--- START ---
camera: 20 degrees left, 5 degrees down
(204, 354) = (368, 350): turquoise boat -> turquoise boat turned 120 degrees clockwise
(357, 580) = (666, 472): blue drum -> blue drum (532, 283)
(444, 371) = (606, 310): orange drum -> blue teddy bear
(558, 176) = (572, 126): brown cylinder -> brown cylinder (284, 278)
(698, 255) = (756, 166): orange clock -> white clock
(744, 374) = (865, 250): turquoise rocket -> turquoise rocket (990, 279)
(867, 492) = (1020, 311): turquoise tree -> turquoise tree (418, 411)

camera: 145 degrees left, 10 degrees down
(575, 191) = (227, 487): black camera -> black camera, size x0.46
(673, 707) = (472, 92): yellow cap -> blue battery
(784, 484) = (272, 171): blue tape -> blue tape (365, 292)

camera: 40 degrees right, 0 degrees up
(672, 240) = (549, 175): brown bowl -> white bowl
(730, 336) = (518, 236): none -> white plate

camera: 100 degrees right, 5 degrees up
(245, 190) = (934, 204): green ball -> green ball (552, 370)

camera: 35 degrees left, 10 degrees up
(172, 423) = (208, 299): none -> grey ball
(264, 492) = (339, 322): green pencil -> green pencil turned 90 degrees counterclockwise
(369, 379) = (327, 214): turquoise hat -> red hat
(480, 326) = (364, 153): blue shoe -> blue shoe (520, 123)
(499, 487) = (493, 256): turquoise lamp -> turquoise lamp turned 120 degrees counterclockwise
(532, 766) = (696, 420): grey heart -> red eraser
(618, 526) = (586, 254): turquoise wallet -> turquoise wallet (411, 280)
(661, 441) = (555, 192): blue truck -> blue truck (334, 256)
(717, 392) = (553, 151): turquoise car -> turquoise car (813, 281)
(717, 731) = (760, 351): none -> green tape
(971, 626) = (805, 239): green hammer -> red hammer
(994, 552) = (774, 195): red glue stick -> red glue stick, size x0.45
--- END ---
All that belongs in the answer is the lines from the start of the entries above through the line containing "(558, 176) = (572, 126): brown", each given exactly.

PROBLEM SOLUTION -
camera: 20 degrees left, 5 degrees down
(204, 354) = (368, 350): turquoise boat -> turquoise boat turned 120 degrees clockwise
(357, 580) = (666, 472): blue drum -> blue drum (532, 283)
(444, 371) = (606, 310): orange drum -> blue teddy bear
(558, 176) = (572, 126): brown cylinder -> brown cylinder (284, 278)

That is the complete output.